▶ TO DO
Each entry is to be reproduced verbatim, and images are to be omitted.

▶ Items from a dataset
====

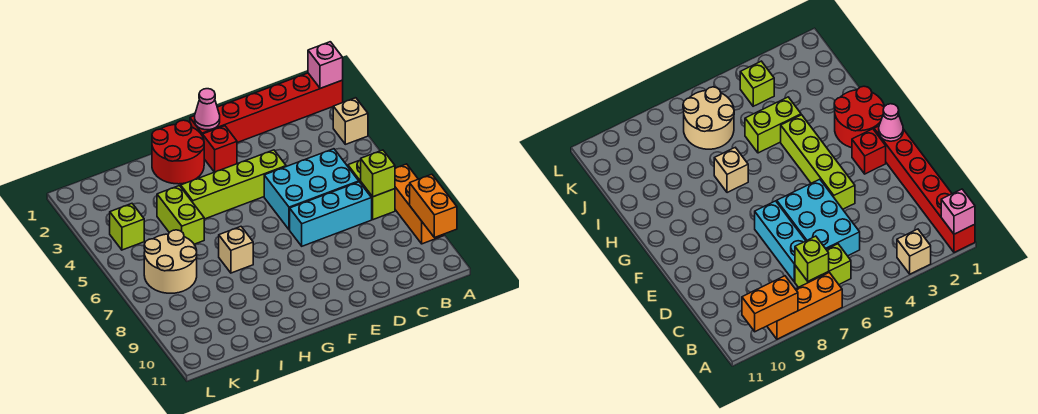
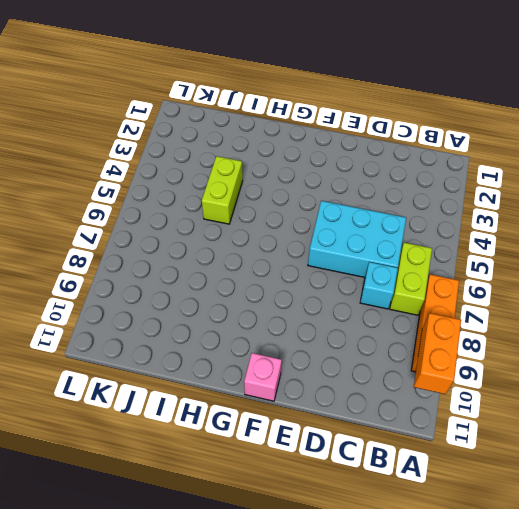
cyan brick C7 level 1 -> cyan brick C7:E7 level 1
pink brick F11 level 1 -> pink brick A1 level 2
none -> red brick A1:F1 level 1
none -> tan brick A3 level 1
none -> lime brick E4:H4 level 1

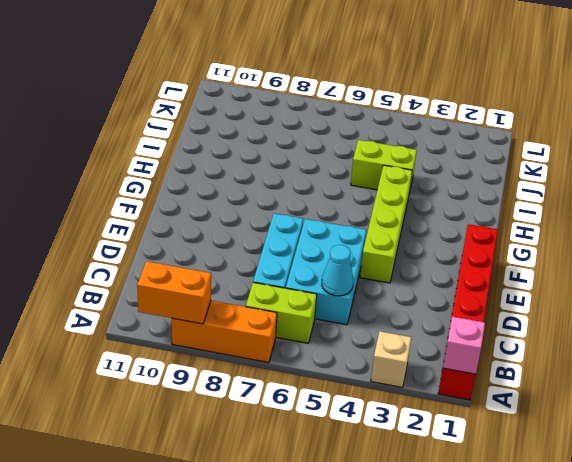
cyan cone C5 level 2 -> none
none -> red brick F2 level 1
none -> red round brick G1:H2 level 1
none -> tan brick H7 level 1

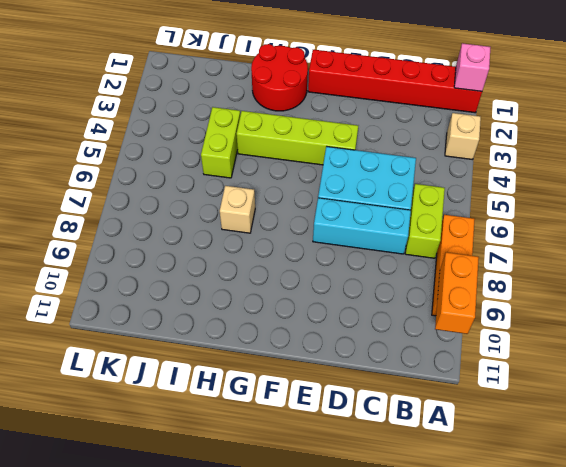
none -> red brick F2 level 1
none -> tan round brick J6:K7 level 1
none -> lime brick K4 level 1

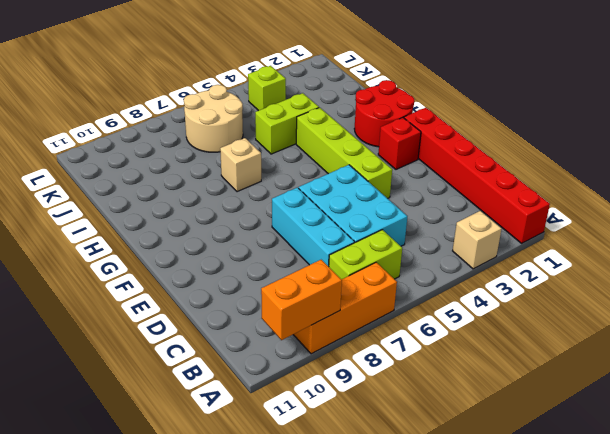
none -> pink brick A1 level 2
none -> lime brick B7 level 2
none -> pink cone F1 level 2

====

▶ SOLUTION
cyan brick C7 level 1 -> cyan brick C7:E7 level 1
pink brick F11 level 1 -> pink brick A1 level 2
none -> red brick A1:F1 level 1
none -> tan brick A3 level 1
none -> lime brick E4:H4 level 1

cyan cone C5 level 2 -> none
none -> red brick F2 level 1
none -> red round brick G1:H2 level 1
none -> tan brick H7 level 1

none -> red brick F2 level 1
none -> tan round brick J6:K7 level 1
none -> lime brick K4 level 1

none -> pink brick A1 level 2
none -> lime brick B7 level 2
none -> pink cone F1 level 2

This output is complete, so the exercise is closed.